What the task asks ▸
Copy the entries word for word, starting at the line that contains "is (952, 1233)." and continuing through the last entry, and omit the pictures.

Records for processing ▸

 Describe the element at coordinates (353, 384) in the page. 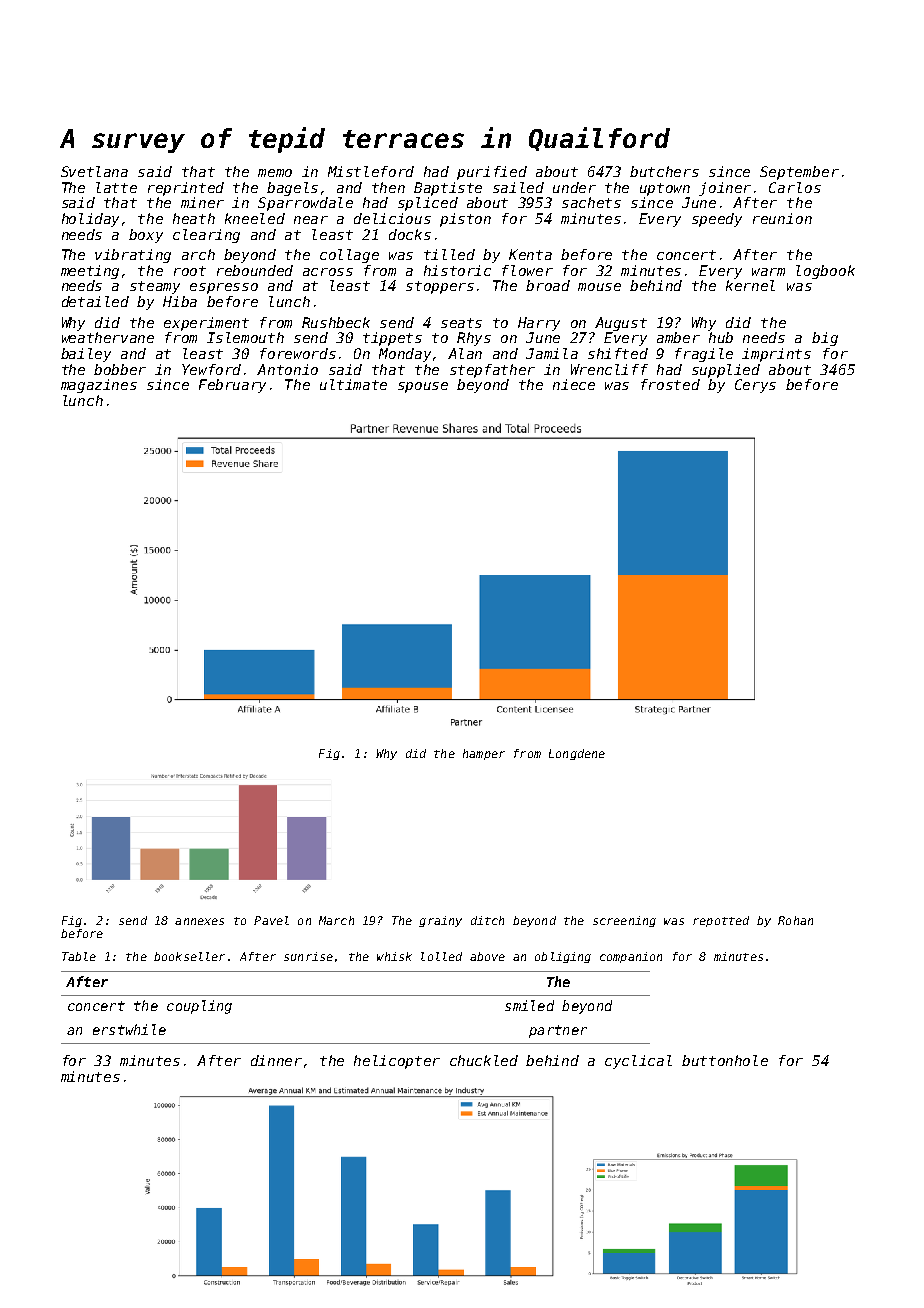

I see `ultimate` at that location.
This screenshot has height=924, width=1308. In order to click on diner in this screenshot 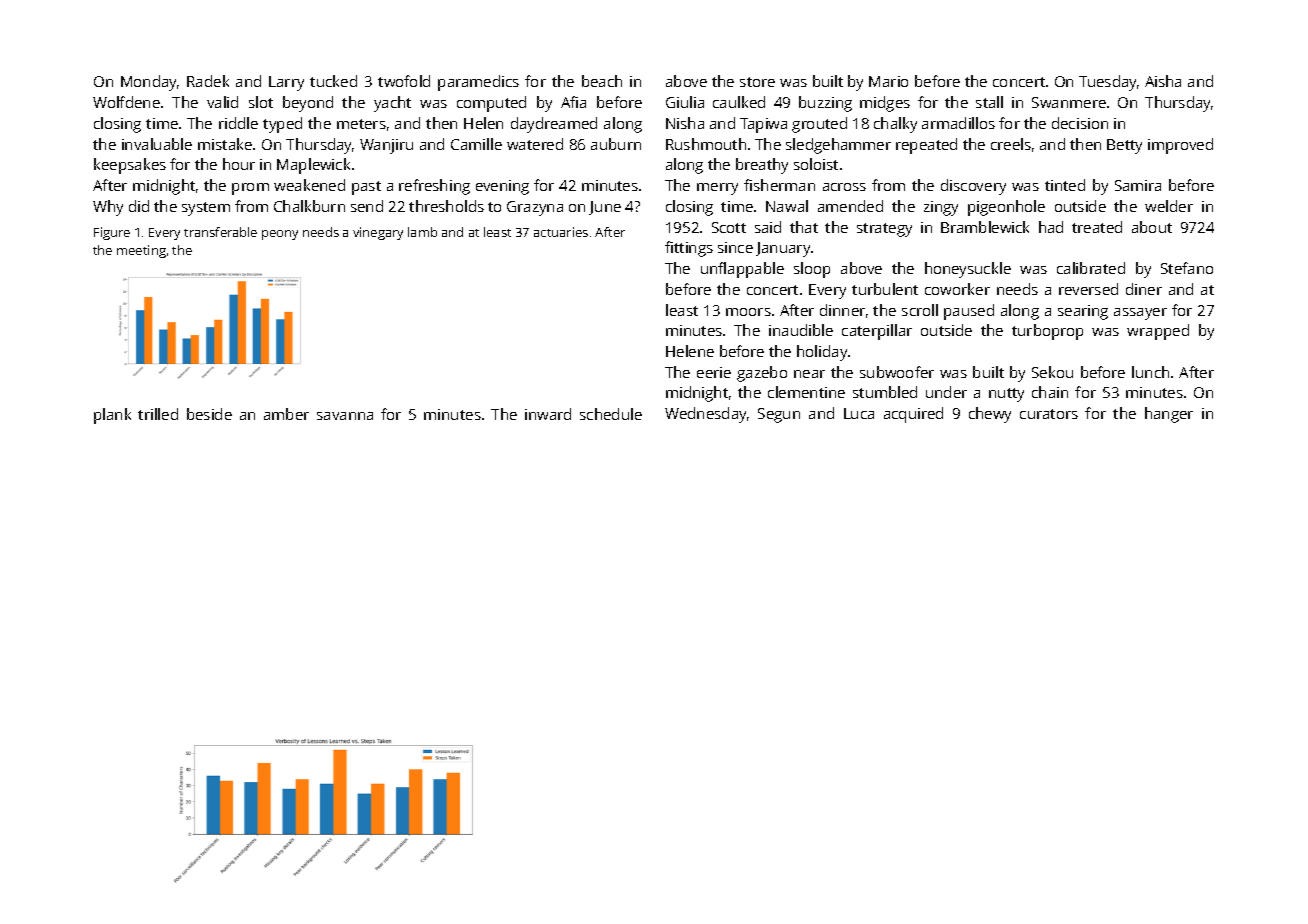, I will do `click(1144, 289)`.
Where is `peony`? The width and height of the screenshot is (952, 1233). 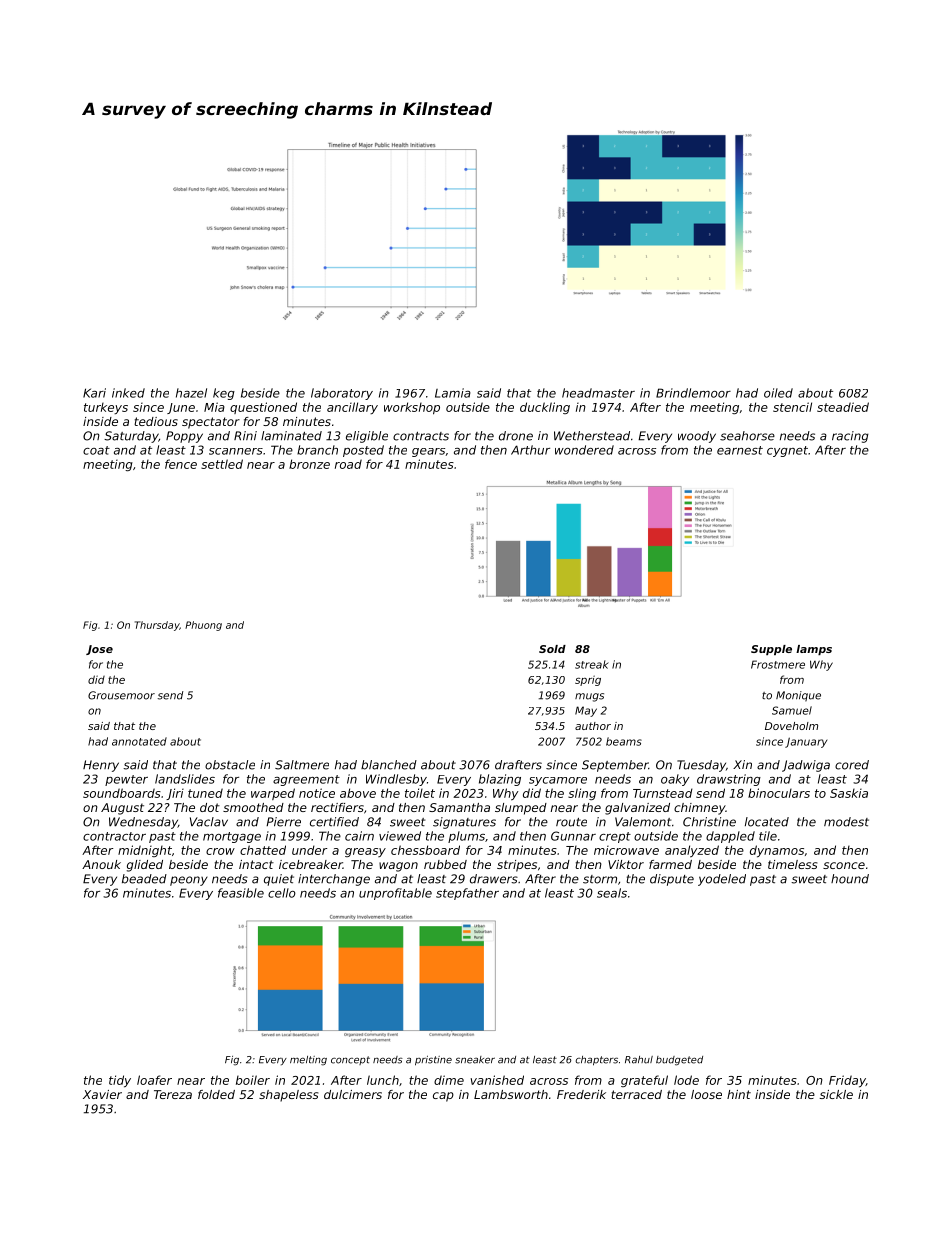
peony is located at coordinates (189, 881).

Written answer ▸
Where is `peony`? The width and height of the screenshot is (952, 1233). 
peony is located at coordinates (189, 881).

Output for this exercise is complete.